• _Requirements_
Return exactly the lines of the data below, from the one that contains "Can you find" through the final line, and leave out every picture.

================================

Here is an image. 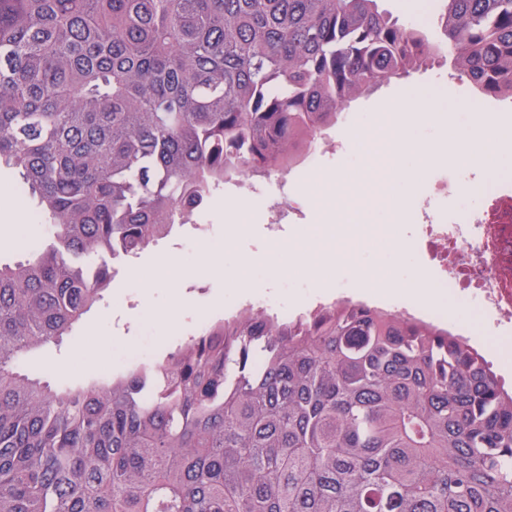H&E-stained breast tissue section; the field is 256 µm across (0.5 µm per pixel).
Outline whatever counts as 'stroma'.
Returning <instances> with one entry per match:
<instances>
[{"instance_id":"obj_1","label":"stroma","mask_w":512,"mask_h":512,"mask_svg":"<svg viewBox=\"0 0 512 512\" xmlns=\"http://www.w3.org/2000/svg\"><path fill=\"white\" fill-rule=\"evenodd\" d=\"M403 0H379L380 10L404 24L419 26L430 40H437L435 19L441 0H417L413 8ZM409 85L433 89L440 104H452L453 119L463 131L472 130L477 118L494 115L512 118V99L485 98L472 85L453 75L450 64L440 63L395 81L355 101L334 130L344 148L339 152L317 151L288 178V196L295 211L290 220L311 224L321 241L320 252L307 253L304 240L281 229L272 240L267 226L272 200L268 195L242 198L224 187L213 189L194 221L210 227L204 239H191L186 228L155 242L137 258L145 264L155 256L173 254L179 265L153 280L151 287L125 286L128 271L121 265L103 300L93 308L61 345L48 344L34 351L27 367L53 384H82L121 371V357L150 351L154 359L173 352L174 337L185 335L198 324L223 316L227 306L247 298L239 287L263 289L290 313H304L320 300L360 299L370 276L397 283L416 279L434 283L416 245L413 219L402 220L399 210L414 212L422 195L418 186H405L392 163L396 147L383 135V106ZM448 173L449 177L474 175L468 192L449 196V213L480 206L485 192L501 175L512 174V153L504 154L494 168L456 162L428 166L425 177ZM359 214L350 222L348 210ZM218 258L219 274L195 277L203 250ZM332 252L334 263L314 271L323 252ZM190 299L189 307L175 311L176 296ZM447 318L456 321L476 339L486 357L499 362L500 342L493 320L471 301L442 292L436 302Z\"/></svg>"}]
</instances>
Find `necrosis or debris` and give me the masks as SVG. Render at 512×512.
<instances>
[{
  "label": "necrosis or debris",
  "instance_id": "1",
  "mask_svg": "<svg viewBox=\"0 0 512 512\" xmlns=\"http://www.w3.org/2000/svg\"><path fill=\"white\" fill-rule=\"evenodd\" d=\"M485 209L457 214L435 210L416 217L422 248L441 285L476 301L497 323L512 325V176L491 191Z\"/></svg>",
  "mask_w": 512,
  "mask_h": 512
}]
</instances>
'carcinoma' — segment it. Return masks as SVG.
I'll return each mask as SVG.
<instances>
[{"instance_id":"cac0c4a2","label":"carcinoma","mask_w":512,"mask_h":512,"mask_svg":"<svg viewBox=\"0 0 512 512\" xmlns=\"http://www.w3.org/2000/svg\"><path fill=\"white\" fill-rule=\"evenodd\" d=\"M444 2L431 44L378 0H0V170L46 225L0 263V512H512V387L387 308L246 307L74 386L21 367L349 103L443 56L512 99V0Z\"/></svg>"}]
</instances>
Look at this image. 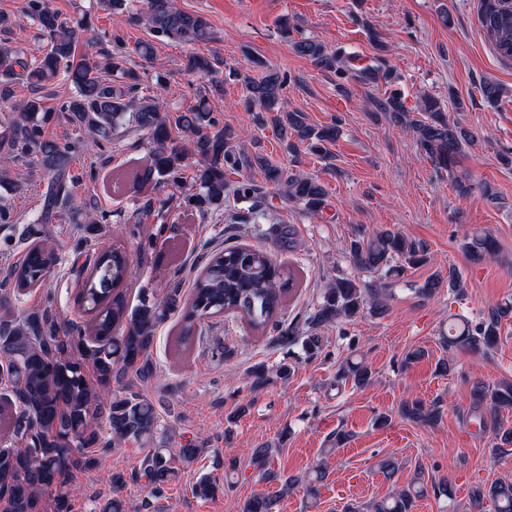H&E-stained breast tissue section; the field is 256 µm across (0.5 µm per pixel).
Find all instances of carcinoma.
Segmentation results:
<instances>
[{
    "mask_svg": "<svg viewBox=\"0 0 512 512\" xmlns=\"http://www.w3.org/2000/svg\"><path fill=\"white\" fill-rule=\"evenodd\" d=\"M146 10L134 22L145 25L155 39L208 42L210 21L200 13L183 12L174 0H146ZM29 21L46 38L49 49L40 58H28L15 46ZM479 23L503 61H512V0H480ZM91 29L87 15L63 16L48 6V0H24L22 16L0 12V112L18 114L0 122V169L24 164L42 168L48 177L38 224H51L60 207L70 200L71 187L81 177L72 173L75 156L90 136L95 146L150 147V162L135 171L133 181L152 182L159 188H178V205L205 216L224 210V195L232 192L248 204L253 213L269 209L264 187L244 172L259 168L266 182L277 187L282 202H292L310 215L323 212L328 192L317 179L272 164L259 152L249 153L239 135L212 115L210 93L217 88L218 59L191 55L184 62L186 72L207 79L196 87L195 104L176 116L168 114L163 92L166 77L137 69L131 64L127 42L120 32L101 35L110 49L100 57L75 63V43L80 33ZM277 32L291 41L295 53L317 65L332 66L336 56L321 42L308 37H292L286 17L277 20ZM258 77L245 78V109L253 113L260 128L270 127L290 152L300 144L333 166L329 150L338 137L336 124L315 127L302 112L283 109L288 75L266 67ZM24 81L35 89L56 83H72L75 91L53 107L38 96L15 99L13 82ZM156 91L143 94L144 83ZM393 121L409 130L426 156L439 169H447L475 135L448 121L433 97L423 100L421 118L407 112L401 96L393 93L384 102ZM61 113L73 127L74 137L58 141L46 130L55 113ZM197 157L191 188L185 187L189 158ZM236 179H231V176ZM52 235L32 243L22 258L0 279V378L10 384L13 397L0 401V512H75L73 477L97 467L99 456L128 441L146 449L139 472L130 476L112 474V496L100 505V512H129L122 491L128 483L145 480L150 499L141 504L148 512L165 498L168 486L178 477L174 458L184 462L197 459L204 449L194 439H183L179 448H169L176 439L173 429L158 433L159 413L153 402L136 390V383L157 377L152 349L160 325L169 317H181L178 336L187 341L203 334L202 321L229 313L243 319L254 332L262 333L278 324V311L295 276L288 275L269 254L244 245H228L215 251L194 280L191 297L182 301V281L172 276L160 297L144 298L127 308L122 297L129 272V260L120 247L101 252L77 245L71 266L87 270L80 291L90 324L59 320L51 297L33 310L14 312L18 297L43 288L60 264L61 255L51 243ZM474 261L495 255L497 245L490 235H479L465 245ZM349 258L362 271L379 274L380 281L368 287L355 280L338 278L324 288L312 317L316 327L351 320L368 306L381 313L392 296V285L405 267L427 263V253L401 234L384 230L350 242ZM512 312V302L499 307L478 325L463 321L449 328L442 342L465 352H488L499 338V317ZM93 367L94 380L88 379ZM373 373L362 360H349L336 377L367 386ZM512 408V382L493 388L475 386L470 421L478 430L491 429L498 440L495 450L512 445V427L501 422L503 410ZM401 417L423 426L435 424L440 410L421 400L404 402ZM274 449H251L253 462L262 469V478L280 482L279 489L260 492L238 506L237 512H275L277 500L289 491L302 488L310 504H315L327 472L320 466L283 477L268 469ZM221 490L216 478L206 475L194 486L195 496L213 498ZM426 488L419 482L398 489L369 505L370 512H412L416 499ZM476 507L488 501L494 512H512V483L477 486L471 491Z\"/></svg>",
    "mask_w": 512,
    "mask_h": 512,
    "instance_id": "carcinoma-1",
    "label": "carcinoma"
}]
</instances>
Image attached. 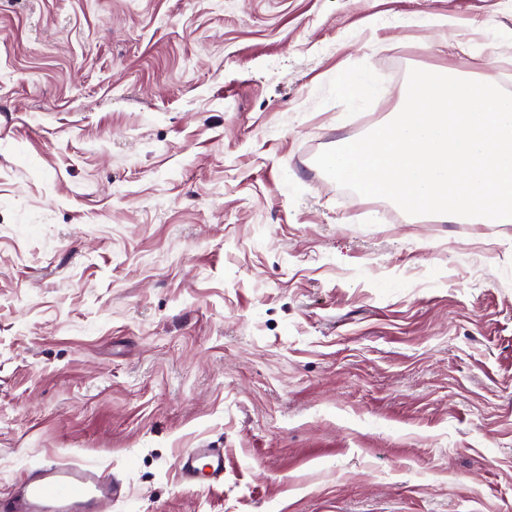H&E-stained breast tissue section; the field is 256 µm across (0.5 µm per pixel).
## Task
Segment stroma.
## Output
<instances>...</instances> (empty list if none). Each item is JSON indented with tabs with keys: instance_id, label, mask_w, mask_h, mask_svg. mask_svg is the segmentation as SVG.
<instances>
[{
	"instance_id": "obj_1",
	"label": "stroma",
	"mask_w": 512,
	"mask_h": 512,
	"mask_svg": "<svg viewBox=\"0 0 512 512\" xmlns=\"http://www.w3.org/2000/svg\"><path fill=\"white\" fill-rule=\"evenodd\" d=\"M413 68L512 92V0H0V493L54 458L108 512H512V223L314 162ZM182 478L207 489L224 481V451L220 448H190L176 460Z\"/></svg>"
}]
</instances>
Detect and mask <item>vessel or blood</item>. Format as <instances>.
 <instances>
[{"mask_svg":"<svg viewBox=\"0 0 512 512\" xmlns=\"http://www.w3.org/2000/svg\"><path fill=\"white\" fill-rule=\"evenodd\" d=\"M182 478L212 488L224 480V451L192 448L176 460ZM122 482L112 473L57 459L27 470L6 493H0V512H101L123 498Z\"/></svg>","mask_w":512,"mask_h":512,"instance_id":"b4317fda","label":"vessel or blood"}]
</instances>
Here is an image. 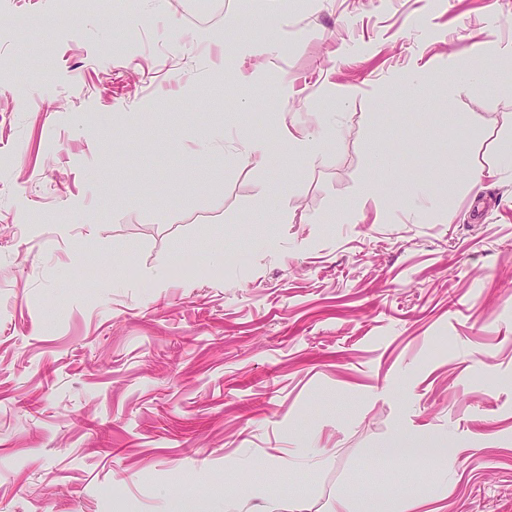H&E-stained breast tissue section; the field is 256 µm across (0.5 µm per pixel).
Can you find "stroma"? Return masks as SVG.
I'll use <instances>...</instances> for the list:
<instances>
[{
  "instance_id": "stroma-1",
  "label": "stroma",
  "mask_w": 512,
  "mask_h": 512,
  "mask_svg": "<svg viewBox=\"0 0 512 512\" xmlns=\"http://www.w3.org/2000/svg\"><path fill=\"white\" fill-rule=\"evenodd\" d=\"M103 3L0 0V512H512V0ZM335 134L321 117L317 118L313 126L291 125L288 127V148L292 153L314 163L321 158L325 143ZM445 448H438L430 444L425 439L410 438L400 435L390 442L385 448L378 450V456L383 458L387 456H408V457H426L435 456Z\"/></svg>"
}]
</instances>
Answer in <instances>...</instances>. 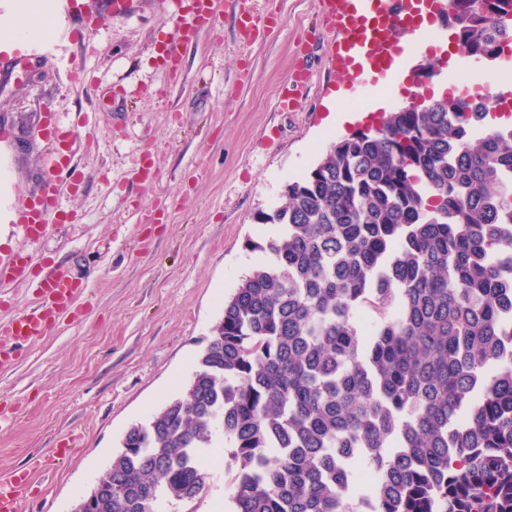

================================

• _Exercise solution_
Can you find "stroma"? Return masks as SVG.
I'll use <instances>...</instances> for the list:
<instances>
[{
  "instance_id": "stroma-1",
  "label": "stroma",
  "mask_w": 512,
  "mask_h": 512,
  "mask_svg": "<svg viewBox=\"0 0 512 512\" xmlns=\"http://www.w3.org/2000/svg\"><path fill=\"white\" fill-rule=\"evenodd\" d=\"M103 3L0 0V512H512V0ZM335 134L321 117L317 118L313 126L291 125L288 127V148L292 153L314 163L321 158L325 143ZM445 448H438L430 444L425 439L410 438L400 435L390 442L385 448L378 450V456L383 458L387 456H408V457H426L435 456Z\"/></svg>"
}]
</instances>
Answer in <instances>...</instances>. 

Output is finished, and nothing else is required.